TO DO:
Look through the records and copy every line in which "schottky" appears.

MATERIAL TO PROCESS:
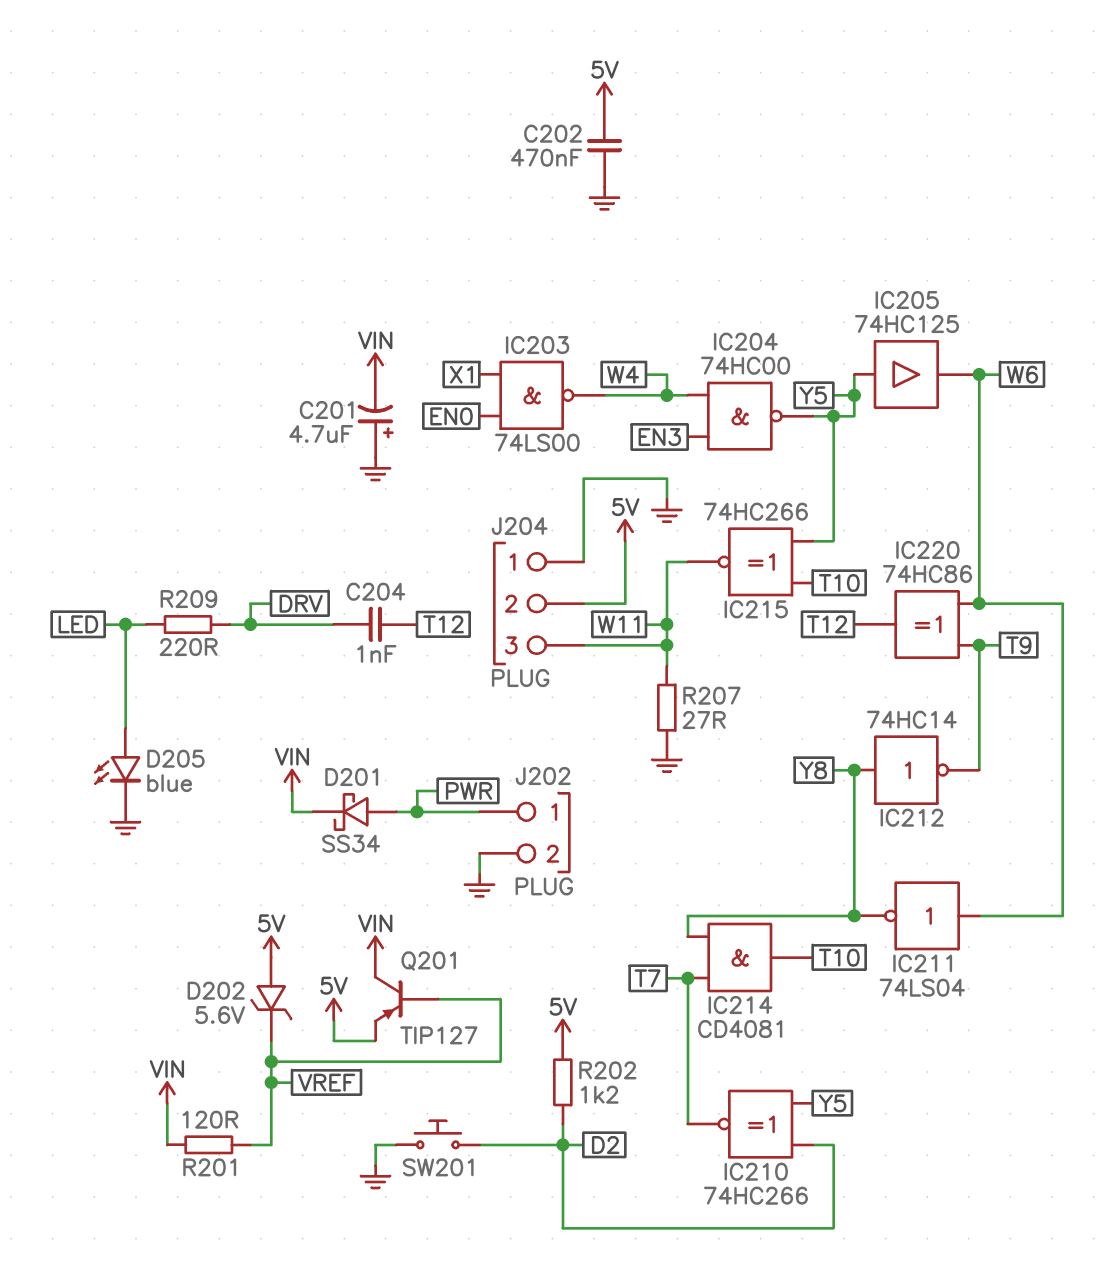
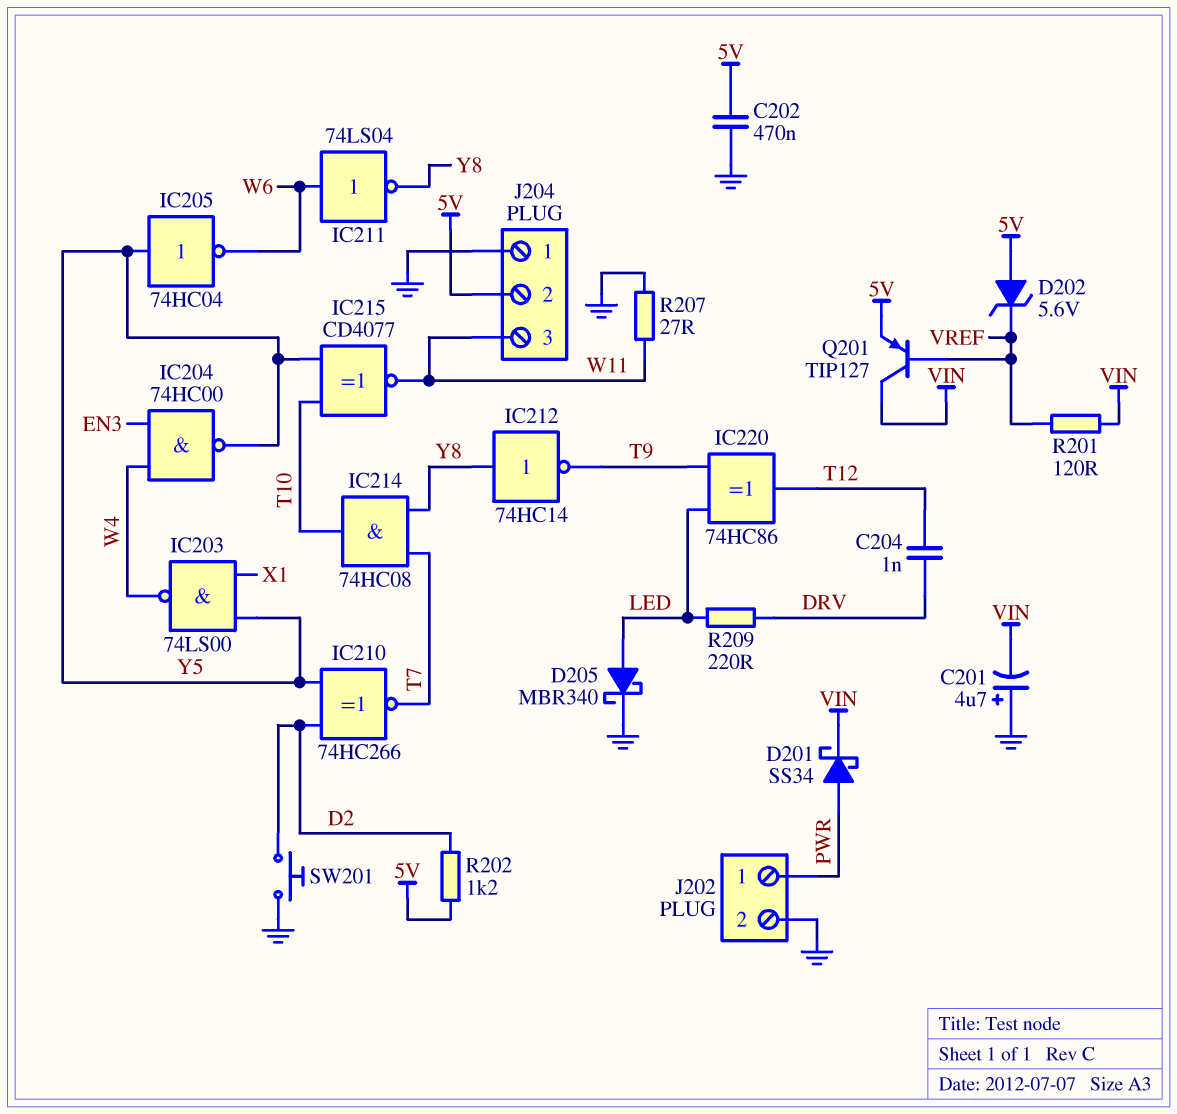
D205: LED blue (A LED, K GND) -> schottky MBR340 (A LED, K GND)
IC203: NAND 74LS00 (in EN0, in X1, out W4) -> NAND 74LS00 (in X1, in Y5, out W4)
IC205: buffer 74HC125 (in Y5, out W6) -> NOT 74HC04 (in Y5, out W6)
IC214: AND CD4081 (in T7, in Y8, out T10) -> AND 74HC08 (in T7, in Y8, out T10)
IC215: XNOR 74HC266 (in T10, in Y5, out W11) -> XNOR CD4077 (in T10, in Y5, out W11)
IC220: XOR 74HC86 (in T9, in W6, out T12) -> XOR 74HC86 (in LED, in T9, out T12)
...
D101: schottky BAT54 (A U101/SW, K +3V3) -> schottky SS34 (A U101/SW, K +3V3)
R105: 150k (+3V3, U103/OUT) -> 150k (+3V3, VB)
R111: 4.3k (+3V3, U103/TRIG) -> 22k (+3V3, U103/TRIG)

WRITTEN ANSWER:
D205: LED blue (A LED, K GND) -> schottky MBR340 (A LED, K GND)
D101: schottky BAT54 (A U101/SW, K +3V3) -> schottky SS34 (A U101/SW, K +3V3)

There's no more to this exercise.